• _Task to complete_
Look in the material below for the line with "orange plane [348,325,459,402]" and the line with "none -> white bell [302,480,388,573]", then set down exactly those two lines and all lines between, nothing more.

• _Task data_

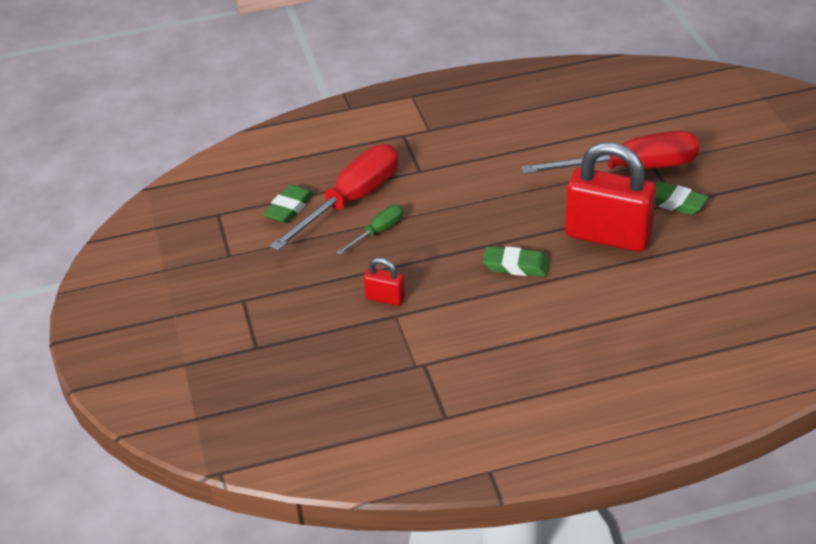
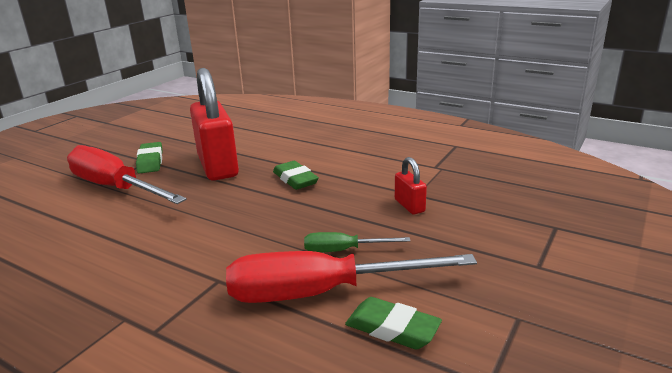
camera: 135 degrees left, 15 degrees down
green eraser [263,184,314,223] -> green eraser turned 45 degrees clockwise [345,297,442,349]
==
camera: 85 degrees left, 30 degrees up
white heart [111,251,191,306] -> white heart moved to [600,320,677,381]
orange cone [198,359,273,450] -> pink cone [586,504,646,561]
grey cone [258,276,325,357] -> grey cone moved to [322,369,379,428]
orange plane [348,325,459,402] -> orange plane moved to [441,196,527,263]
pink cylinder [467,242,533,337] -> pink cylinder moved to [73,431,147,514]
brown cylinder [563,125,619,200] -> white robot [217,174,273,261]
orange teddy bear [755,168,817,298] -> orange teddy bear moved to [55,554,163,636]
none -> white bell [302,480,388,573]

• _Solution to this task_
orange plane [348,325,459,402] -> orange plane moved to [441,196,527,263]
pink cylinder [467,242,533,337] -> pink cylinder moved to [73,431,147,514]
brown cylinder [563,125,619,200] -> white robot [217,174,273,261]
orange teddy bear [755,168,817,298] -> orange teddy bear moved to [55,554,163,636]
none -> white bell [302,480,388,573]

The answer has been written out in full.